**DATASET EXTRACT**
-*-

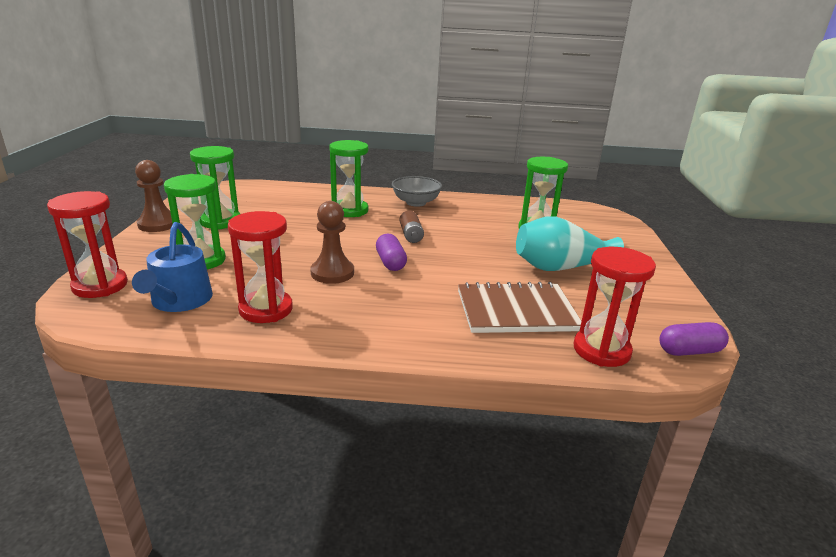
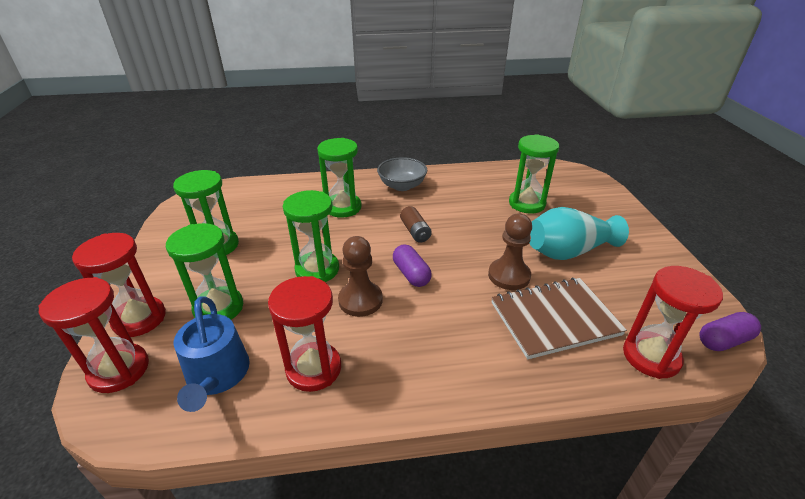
camera: 10 degrees left, 10 degrees up
(131, 258) = (139, 319): none -> red hourglass
(158, 224) = (151, 262): brown pawn -> brown pawn (509, 276)
(303, 248) = (317, 270): none -> green hourglass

-*-

**TASK PROMPT**
Set down exactly the lines of the listing above, from the line holding "(158, 224) = (151, 262): brown" through its last line, with nothing added.

**OUTPUT**
(158, 224) = (151, 262): brown pawn -> brown pawn (509, 276)
(303, 248) = (317, 270): none -> green hourglass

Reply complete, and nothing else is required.